▶ [DATA TO EXAMINE]:
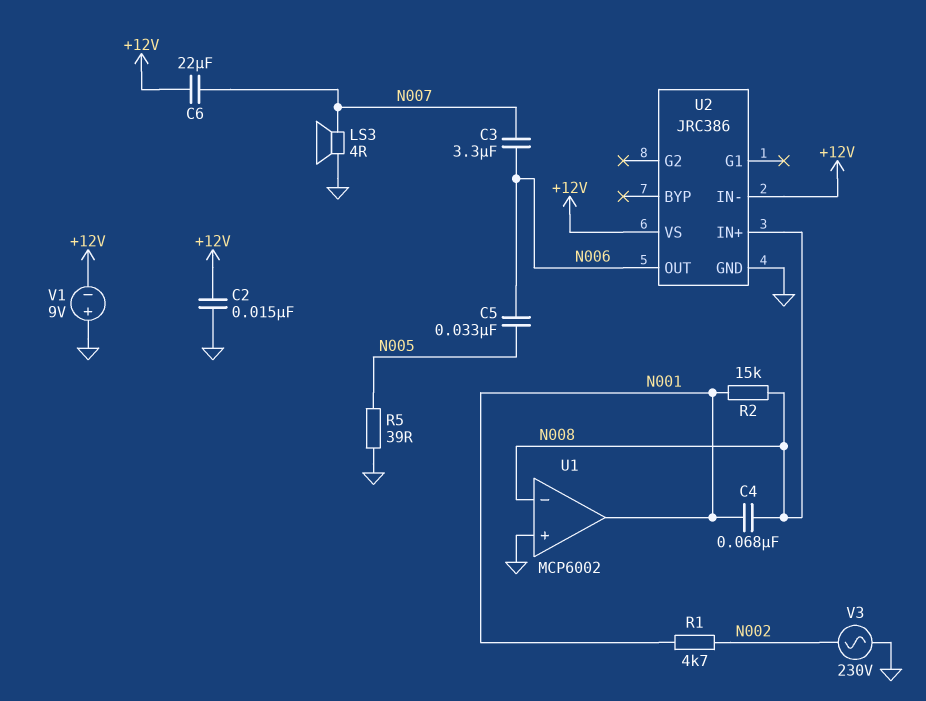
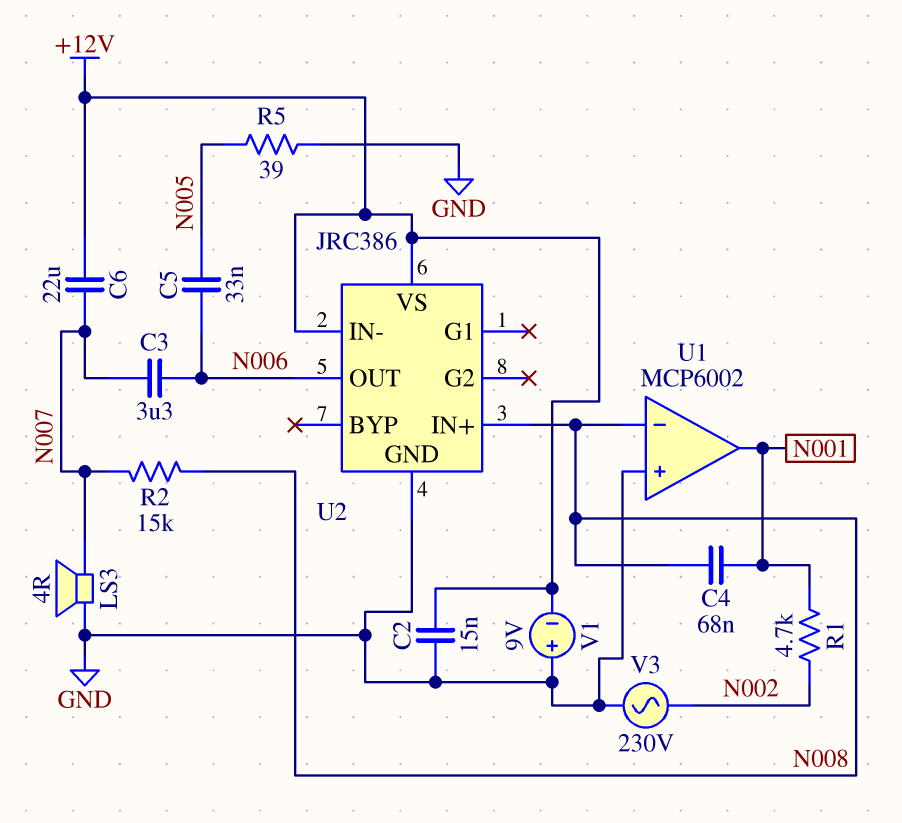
R2: 15k (N001, N008) -> 15k (N007, N008)

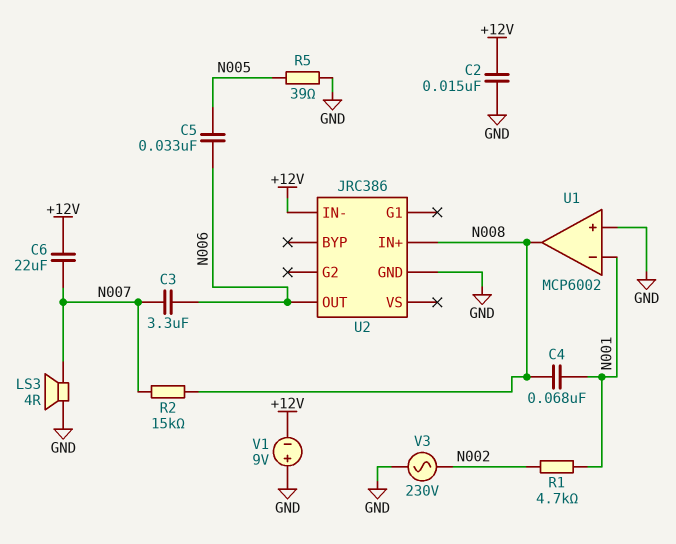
U1 pin in-: N008 -> N001
U1 pin out: N001 -> N008
U2 pin VS: +12V -> none

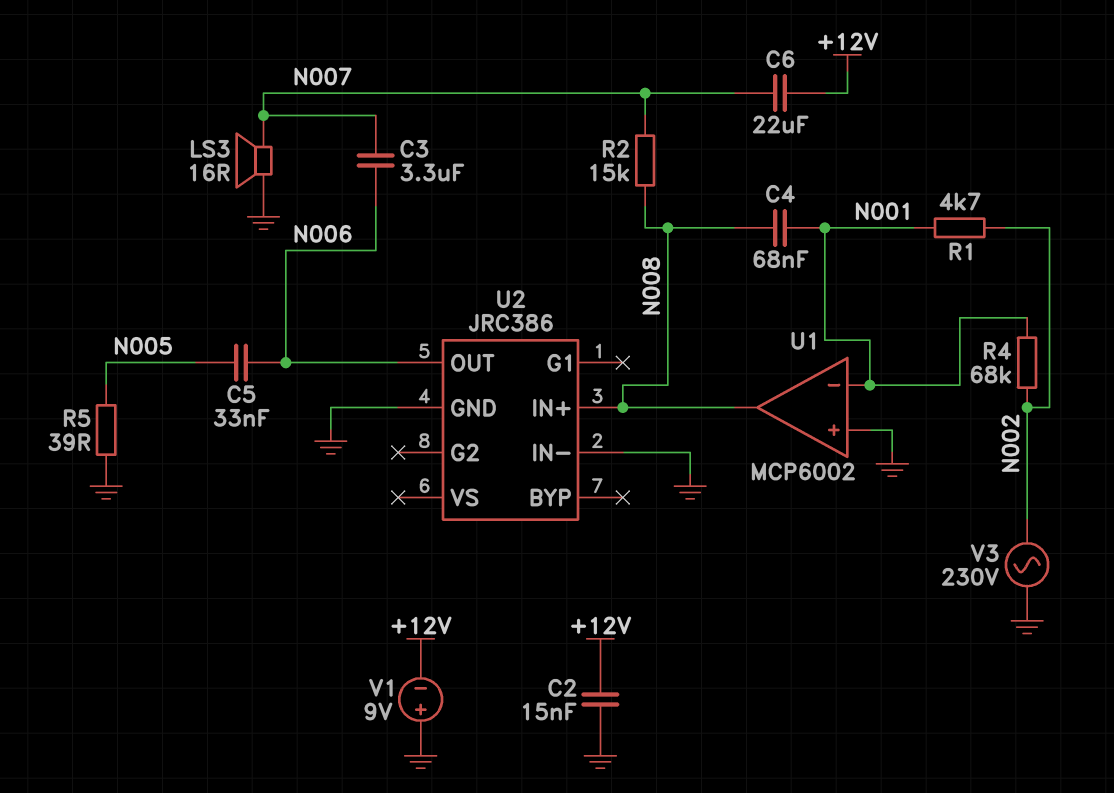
LS3: speaker 4R (GND, N007) -> speaker 16R (GND, N007)
R4: none -> 68k (N001, N002)
U2 pin IN-: +12V -> GND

▶ [THE PROBLEM]: Recreate the listing above word for word, dropping each picture it contains.

▶ [RESPONSE TO THE EXERCISE]:
R2: 15k (N001, N008) -> 15k (N007, N008)

U1 pin in-: N008 -> N001
U1 pin out: N001 -> N008
U2 pin VS: +12V -> none

LS3: speaker 4R (GND, N007) -> speaker 16R (GND, N007)
R4: none -> 68k (N001, N002)
U2 pin IN-: +12V -> GND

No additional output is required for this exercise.